_TASK PROMPT_
All lines up to and including the one that contains "239 473 257)" are to be transcribed exactly, starting from the first line of the records.

[Spatial reasoning data]
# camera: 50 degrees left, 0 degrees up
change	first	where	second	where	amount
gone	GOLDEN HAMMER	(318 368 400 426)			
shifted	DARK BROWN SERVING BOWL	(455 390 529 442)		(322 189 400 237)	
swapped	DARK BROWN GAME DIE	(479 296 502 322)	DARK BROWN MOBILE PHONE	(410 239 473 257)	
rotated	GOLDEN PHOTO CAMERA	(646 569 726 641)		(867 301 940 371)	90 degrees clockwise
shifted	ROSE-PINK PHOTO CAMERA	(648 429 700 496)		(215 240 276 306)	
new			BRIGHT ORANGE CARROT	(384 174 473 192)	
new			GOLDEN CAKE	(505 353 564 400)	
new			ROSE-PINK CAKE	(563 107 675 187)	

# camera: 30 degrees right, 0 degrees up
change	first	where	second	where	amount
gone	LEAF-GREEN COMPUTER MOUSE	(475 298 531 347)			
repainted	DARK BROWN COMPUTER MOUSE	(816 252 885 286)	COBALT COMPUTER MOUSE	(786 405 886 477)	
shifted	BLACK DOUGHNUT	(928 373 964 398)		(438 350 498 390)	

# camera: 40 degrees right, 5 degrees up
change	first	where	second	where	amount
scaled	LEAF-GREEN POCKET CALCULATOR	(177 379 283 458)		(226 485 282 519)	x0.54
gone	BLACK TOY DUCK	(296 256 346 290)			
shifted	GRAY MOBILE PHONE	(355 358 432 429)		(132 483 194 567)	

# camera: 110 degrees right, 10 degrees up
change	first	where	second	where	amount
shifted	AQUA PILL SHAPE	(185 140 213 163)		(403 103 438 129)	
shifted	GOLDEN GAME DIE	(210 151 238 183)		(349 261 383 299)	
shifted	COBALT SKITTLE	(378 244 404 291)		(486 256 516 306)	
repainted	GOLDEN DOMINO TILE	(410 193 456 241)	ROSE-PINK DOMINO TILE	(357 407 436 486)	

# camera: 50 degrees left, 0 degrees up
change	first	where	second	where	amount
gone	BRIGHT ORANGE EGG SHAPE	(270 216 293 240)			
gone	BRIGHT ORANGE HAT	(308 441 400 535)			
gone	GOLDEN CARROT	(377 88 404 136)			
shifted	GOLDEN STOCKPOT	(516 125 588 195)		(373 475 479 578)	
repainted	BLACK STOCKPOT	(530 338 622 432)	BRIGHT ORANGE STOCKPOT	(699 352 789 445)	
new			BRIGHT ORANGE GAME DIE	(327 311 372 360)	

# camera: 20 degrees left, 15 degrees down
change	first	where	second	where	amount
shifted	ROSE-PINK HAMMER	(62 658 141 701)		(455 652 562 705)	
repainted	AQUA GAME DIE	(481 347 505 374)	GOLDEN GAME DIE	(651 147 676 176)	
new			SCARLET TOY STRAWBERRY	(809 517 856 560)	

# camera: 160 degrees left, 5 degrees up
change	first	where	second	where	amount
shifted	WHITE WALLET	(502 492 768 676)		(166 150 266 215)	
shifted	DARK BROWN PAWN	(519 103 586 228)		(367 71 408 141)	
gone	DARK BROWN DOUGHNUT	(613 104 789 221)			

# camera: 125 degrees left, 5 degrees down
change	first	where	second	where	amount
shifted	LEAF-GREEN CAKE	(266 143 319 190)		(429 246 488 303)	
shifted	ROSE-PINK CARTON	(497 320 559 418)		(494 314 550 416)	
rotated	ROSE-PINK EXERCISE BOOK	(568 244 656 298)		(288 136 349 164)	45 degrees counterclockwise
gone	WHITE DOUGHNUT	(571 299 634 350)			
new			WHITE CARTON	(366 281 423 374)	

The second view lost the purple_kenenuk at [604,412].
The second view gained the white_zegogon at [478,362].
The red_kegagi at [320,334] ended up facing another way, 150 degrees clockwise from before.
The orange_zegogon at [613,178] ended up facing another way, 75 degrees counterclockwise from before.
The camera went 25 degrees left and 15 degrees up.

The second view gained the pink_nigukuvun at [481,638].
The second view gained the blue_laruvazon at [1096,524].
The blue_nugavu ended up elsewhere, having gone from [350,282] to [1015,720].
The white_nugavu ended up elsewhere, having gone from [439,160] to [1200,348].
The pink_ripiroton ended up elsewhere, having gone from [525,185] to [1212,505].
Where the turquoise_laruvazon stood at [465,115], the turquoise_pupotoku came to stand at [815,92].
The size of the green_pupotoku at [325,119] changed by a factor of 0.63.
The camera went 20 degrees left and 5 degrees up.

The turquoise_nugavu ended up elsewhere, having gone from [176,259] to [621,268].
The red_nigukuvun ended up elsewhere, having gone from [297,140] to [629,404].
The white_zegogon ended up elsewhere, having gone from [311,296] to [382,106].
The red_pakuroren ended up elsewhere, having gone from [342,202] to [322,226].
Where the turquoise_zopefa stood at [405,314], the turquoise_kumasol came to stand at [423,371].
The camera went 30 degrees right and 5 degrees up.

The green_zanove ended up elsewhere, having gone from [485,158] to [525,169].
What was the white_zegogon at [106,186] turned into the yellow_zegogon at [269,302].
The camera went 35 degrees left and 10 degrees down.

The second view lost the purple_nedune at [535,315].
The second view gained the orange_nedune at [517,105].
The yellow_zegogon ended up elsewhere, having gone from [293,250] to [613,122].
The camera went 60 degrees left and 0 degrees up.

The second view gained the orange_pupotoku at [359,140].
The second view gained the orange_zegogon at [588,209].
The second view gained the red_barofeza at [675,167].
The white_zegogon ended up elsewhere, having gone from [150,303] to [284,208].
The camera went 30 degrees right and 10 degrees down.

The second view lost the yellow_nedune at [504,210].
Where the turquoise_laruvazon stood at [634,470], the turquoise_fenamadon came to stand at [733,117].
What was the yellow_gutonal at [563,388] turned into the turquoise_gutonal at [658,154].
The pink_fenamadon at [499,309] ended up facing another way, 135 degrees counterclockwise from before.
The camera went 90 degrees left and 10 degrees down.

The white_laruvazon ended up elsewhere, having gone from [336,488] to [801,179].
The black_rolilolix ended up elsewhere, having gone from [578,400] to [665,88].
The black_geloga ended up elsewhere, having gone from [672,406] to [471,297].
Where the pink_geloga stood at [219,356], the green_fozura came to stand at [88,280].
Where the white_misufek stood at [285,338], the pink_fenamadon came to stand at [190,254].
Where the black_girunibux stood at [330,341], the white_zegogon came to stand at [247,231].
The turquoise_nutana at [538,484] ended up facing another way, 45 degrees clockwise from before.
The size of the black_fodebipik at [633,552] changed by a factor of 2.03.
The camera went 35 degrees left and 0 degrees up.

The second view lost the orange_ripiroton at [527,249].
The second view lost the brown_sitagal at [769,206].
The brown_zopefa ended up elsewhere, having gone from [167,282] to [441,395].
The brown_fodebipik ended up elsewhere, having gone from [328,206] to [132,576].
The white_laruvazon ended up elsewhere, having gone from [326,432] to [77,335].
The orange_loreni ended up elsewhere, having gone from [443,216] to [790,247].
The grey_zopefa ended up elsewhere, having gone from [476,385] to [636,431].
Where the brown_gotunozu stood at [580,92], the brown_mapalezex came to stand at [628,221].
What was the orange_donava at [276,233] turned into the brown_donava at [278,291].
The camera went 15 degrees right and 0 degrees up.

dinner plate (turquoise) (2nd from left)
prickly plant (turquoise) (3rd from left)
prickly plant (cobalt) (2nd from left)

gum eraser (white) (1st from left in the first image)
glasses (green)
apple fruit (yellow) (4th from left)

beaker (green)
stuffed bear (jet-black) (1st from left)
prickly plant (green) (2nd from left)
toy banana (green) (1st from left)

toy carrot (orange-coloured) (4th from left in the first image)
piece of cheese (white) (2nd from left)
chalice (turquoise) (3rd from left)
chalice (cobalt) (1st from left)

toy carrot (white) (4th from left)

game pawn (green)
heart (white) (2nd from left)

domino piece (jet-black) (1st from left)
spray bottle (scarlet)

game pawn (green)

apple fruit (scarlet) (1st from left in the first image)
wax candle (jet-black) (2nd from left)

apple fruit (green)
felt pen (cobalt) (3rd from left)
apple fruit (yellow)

_THE ANSWER_
# camera: 50 degrees left, 0 degrees up
change	first	where	second	where	amount
gone	GOLDEN HAMMER	(318 368 400 426)			
shifted	DARK BROWN SERVING BOWL	(455 390 529 442)		(322 189 400 237)	
swapped	DARK BROWN GAME DIE	(479 296 502 322)	DARK BROWN MOBILE PHONE	(410 239 473 257)	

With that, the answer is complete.